The records below must be copied in full; omit the images.

BEGIN

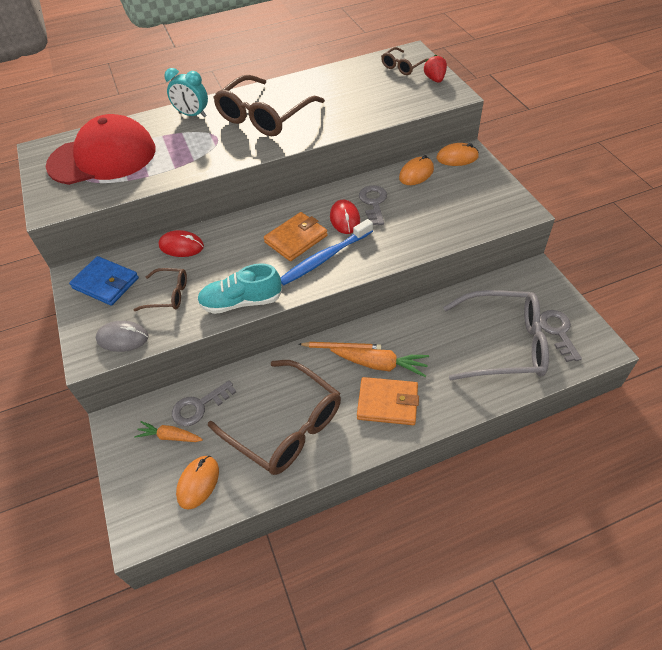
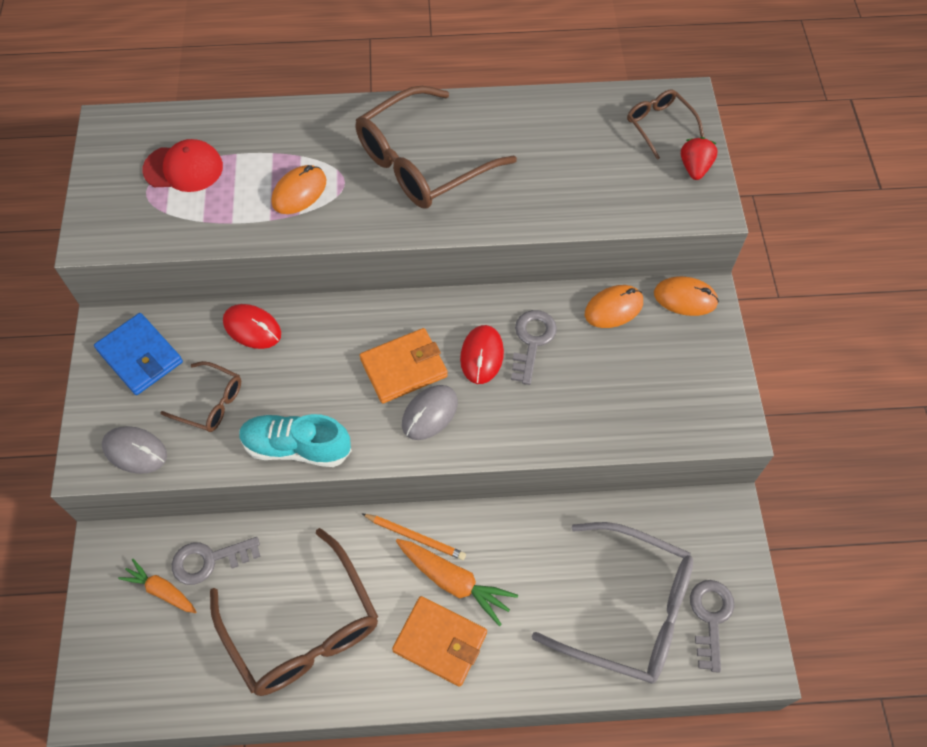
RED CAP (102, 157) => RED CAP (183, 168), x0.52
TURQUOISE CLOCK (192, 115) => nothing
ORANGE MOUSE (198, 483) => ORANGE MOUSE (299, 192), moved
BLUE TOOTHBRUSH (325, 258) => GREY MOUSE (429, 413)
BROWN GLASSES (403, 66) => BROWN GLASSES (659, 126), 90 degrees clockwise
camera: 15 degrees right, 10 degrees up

END

**Response below**
RED CAP (102, 157) => RED CAP (183, 168), x0.52
TURQUOISE CLOCK (192, 115) => nothing
ORANGE MOUSE (198, 483) => ORANGE MOUSE (299, 192), moved
BLUE TOOTHBRUSH (325, 258) => GREY MOUSE (429, 413)
BROWN GLASSES (403, 66) => BROWN GLASSES (659, 126), 90 degrees clockwise
camera: 15 degrees right, 10 degrees up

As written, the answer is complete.